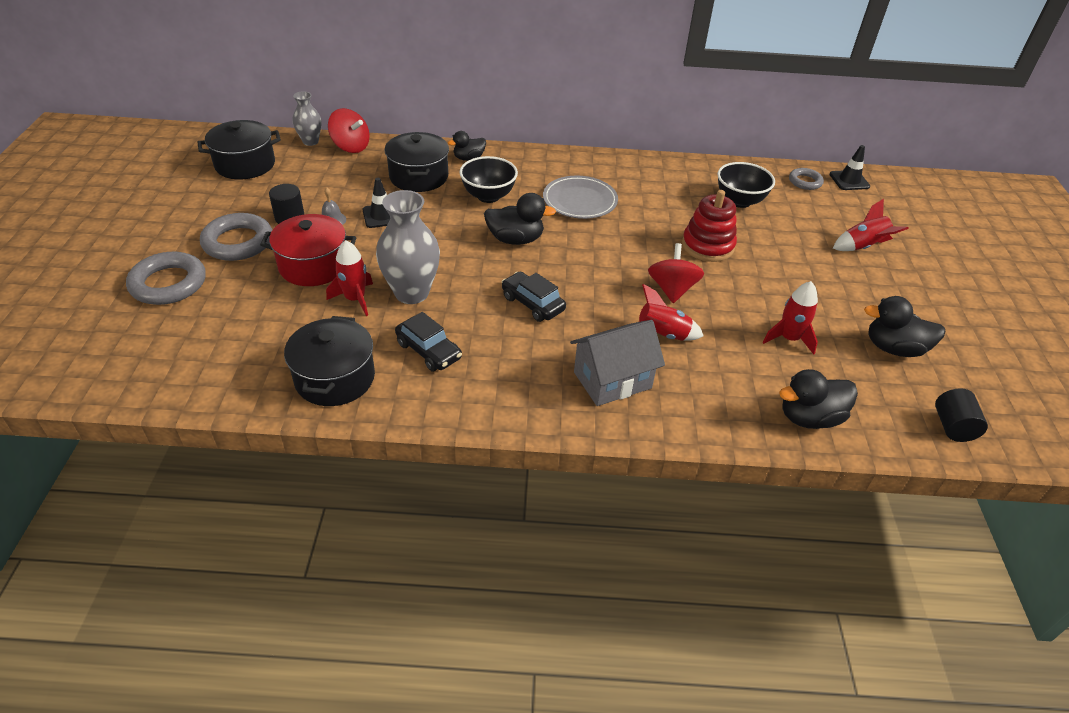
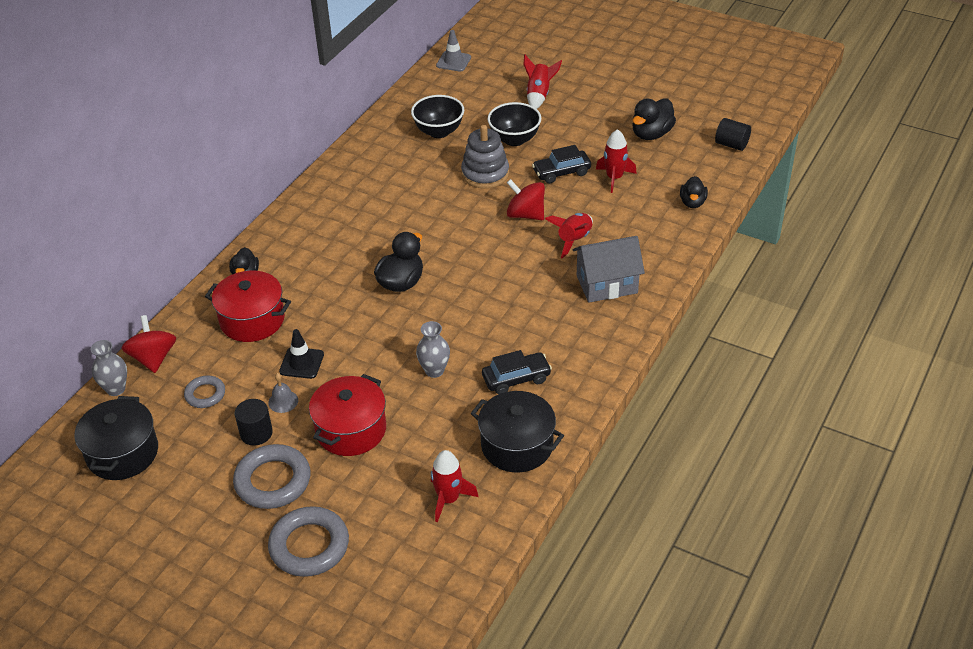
camera: 60 degrees left, 0 degrees up
(351, 147) = (153, 358): red spinning top -> red spinning top turned 75 degrees counterclockwise
(355, 299) = (420, 410): red rocket -> red rocket (448, 499)
(411, 293) = (434, 370): grey vase -> grey vase, size x0.57
(419, 177) = (252, 320): black pot -> red pot
(488, 196) = (322, 280): black bowl -> black bowl (514, 139)
(532, 303) = (494, 299): black car -> black car (561, 172)
(580, 201) = (371, 224): grey plate -> none
(612, 380) = (607, 284): grey house -> grey house turned 75 degrees clockwise
(707, 246) = (485, 174): red stacking toy -> grey stacking toy
(805, 182) = (438, 85): grey ring -> grey ring (205, 394)
(809, 417) = (692, 202): black duck -> black duck, size x0.66
(849, 180) = (453, 61): black traffic cone -> grey traffic cone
☆ ☆ ☆ ☆ ☆ ☆ ☆
▶ _Work instructions_:
Without the pictures, transcribe the listing exactly as it stands.

▶ _Solution to this task_:
camera: 60 degrees left, 0 degrees up
(351, 147) = (153, 358): red spinning top -> red spinning top turned 75 degrees counterclockwise
(355, 299) = (420, 410): red rocket -> red rocket (448, 499)
(411, 293) = (434, 370): grey vase -> grey vase, size x0.57
(419, 177) = (252, 320): black pot -> red pot
(488, 196) = (322, 280): black bowl -> black bowl (514, 139)
(532, 303) = (494, 299): black car -> black car (561, 172)
(580, 201) = (371, 224): grey plate -> none
(612, 380) = (607, 284): grey house -> grey house turned 75 degrees clockwise
(707, 246) = (485, 174): red stacking toy -> grey stacking toy
(805, 182) = (438, 85): grey ring -> grey ring (205, 394)
(809, 417) = (692, 202): black duck -> black duck, size x0.66
(849, 180) = (453, 61): black traffic cone -> grey traffic cone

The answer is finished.